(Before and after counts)
──────

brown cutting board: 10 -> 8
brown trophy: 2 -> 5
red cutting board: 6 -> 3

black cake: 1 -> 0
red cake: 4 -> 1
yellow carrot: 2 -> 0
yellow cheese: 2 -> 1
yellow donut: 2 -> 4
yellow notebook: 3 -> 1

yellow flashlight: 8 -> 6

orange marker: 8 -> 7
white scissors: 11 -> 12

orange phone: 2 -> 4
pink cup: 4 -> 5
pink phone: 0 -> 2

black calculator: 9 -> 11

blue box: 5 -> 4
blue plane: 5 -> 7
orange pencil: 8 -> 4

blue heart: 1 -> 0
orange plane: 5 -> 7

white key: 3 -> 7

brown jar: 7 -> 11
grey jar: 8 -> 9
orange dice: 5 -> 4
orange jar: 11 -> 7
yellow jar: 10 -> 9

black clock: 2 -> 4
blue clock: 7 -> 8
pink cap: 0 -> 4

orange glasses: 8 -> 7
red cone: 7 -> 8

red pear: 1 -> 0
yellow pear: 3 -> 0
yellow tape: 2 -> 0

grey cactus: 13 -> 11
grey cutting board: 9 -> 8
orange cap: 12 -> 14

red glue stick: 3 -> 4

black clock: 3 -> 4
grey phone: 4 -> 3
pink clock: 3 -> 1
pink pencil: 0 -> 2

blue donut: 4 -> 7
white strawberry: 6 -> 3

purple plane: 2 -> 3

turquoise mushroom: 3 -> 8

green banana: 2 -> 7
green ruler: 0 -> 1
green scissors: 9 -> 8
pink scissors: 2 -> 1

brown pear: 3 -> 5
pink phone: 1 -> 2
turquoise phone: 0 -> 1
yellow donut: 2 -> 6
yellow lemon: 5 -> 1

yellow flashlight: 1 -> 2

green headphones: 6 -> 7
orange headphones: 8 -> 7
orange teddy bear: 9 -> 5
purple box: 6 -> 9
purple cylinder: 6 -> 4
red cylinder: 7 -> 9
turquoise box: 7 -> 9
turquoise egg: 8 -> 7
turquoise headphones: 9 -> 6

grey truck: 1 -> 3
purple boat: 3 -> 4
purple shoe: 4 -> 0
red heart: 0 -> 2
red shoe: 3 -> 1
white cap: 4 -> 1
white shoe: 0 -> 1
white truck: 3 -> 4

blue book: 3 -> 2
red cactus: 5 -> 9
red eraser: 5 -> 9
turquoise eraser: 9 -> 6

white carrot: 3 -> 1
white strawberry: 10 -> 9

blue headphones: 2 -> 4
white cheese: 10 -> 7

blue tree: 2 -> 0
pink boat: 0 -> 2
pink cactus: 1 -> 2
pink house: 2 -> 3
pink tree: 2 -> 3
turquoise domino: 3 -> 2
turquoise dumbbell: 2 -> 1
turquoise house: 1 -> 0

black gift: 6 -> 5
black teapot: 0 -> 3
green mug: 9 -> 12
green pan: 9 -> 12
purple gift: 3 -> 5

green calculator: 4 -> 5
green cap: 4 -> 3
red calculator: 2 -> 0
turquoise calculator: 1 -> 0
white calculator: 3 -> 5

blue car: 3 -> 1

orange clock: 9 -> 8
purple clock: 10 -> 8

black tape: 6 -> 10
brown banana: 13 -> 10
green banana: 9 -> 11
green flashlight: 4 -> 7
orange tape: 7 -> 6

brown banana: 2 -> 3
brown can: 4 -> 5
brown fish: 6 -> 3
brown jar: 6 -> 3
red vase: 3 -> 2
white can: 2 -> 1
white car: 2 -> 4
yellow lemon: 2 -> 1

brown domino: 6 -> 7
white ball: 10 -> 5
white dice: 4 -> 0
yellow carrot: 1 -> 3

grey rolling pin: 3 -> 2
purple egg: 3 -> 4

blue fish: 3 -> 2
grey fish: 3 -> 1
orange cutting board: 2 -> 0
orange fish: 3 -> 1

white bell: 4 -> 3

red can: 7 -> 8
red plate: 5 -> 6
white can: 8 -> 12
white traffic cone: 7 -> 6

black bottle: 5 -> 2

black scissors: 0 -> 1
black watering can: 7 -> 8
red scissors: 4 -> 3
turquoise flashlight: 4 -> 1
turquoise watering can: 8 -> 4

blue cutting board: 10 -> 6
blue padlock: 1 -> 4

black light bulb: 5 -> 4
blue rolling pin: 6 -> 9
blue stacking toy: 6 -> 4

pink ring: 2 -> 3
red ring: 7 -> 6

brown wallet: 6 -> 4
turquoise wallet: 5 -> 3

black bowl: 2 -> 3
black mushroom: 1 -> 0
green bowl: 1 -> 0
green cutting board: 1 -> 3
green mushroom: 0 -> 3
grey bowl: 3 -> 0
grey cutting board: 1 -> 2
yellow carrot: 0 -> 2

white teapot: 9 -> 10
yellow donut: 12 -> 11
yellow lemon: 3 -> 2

──────

Find the line that contains "black mushroom: 1 -> 0". Restate it and all lines after it exactly, ending with the final line of the data.

black mushroom: 1 -> 0
green bowl: 1 -> 0
green cutting board: 1 -> 3
green mushroom: 0 -> 3
grey bowl: 3 -> 0
grey cutting board: 1 -> 2
yellow carrot: 0 -> 2

white teapot: 9 -> 10
yellow donut: 12 -> 11
yellow lemon: 3 -> 2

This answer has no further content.